*YOUR TASK*:
Return the data exactly, with all pictures removed.

*INFORMATION SUPPLIED*:

= Beginning of Section =

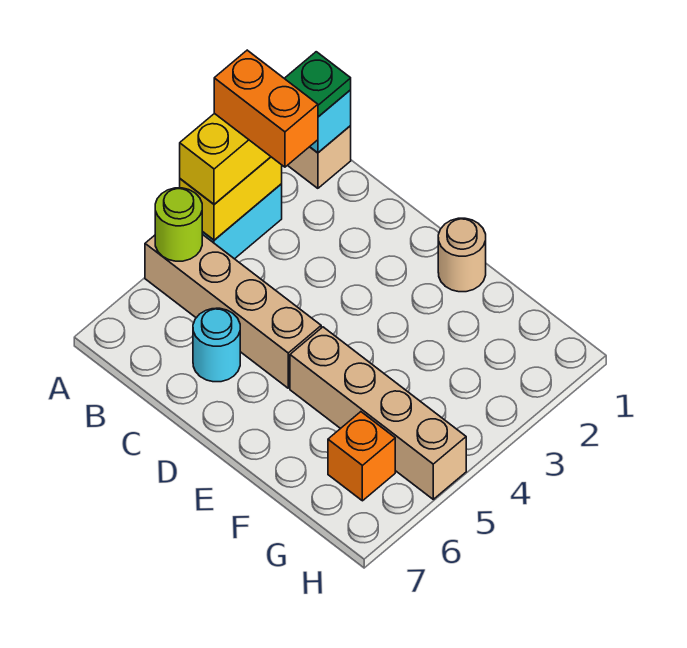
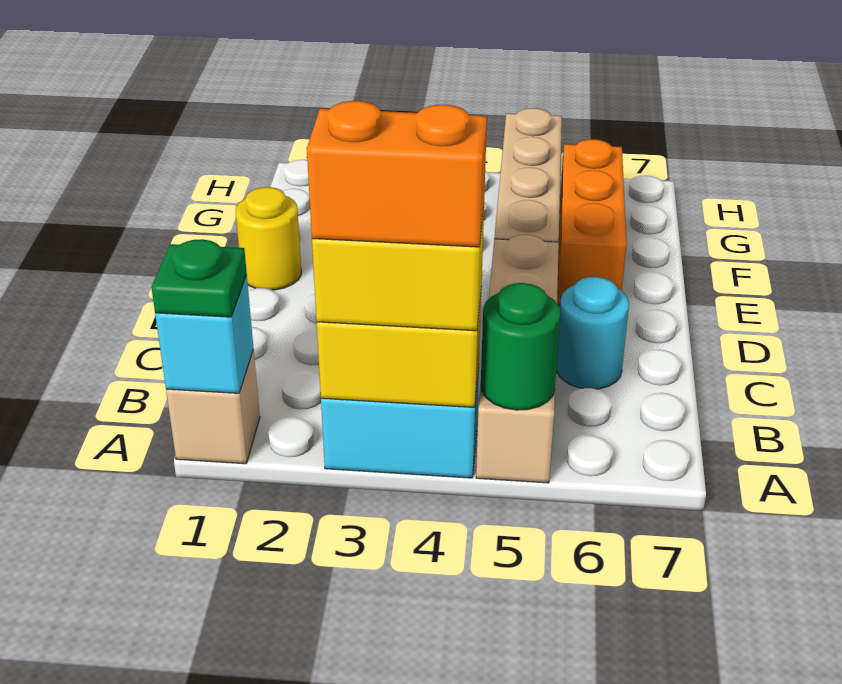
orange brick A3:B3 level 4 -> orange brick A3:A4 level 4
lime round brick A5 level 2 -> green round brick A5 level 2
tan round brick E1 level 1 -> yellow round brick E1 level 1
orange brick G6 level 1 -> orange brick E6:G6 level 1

= End of Section =

*EXPECTED ANSWER*:
orange brick A3:B3 level 4 -> orange brick A3:A4 level 4
lime round brick A5 level 2 -> green round brick A5 level 2
tan round brick E1 level 1 -> yellow round brick E1 level 1
orange brick G6 level 1 -> orange brick E6:G6 level 1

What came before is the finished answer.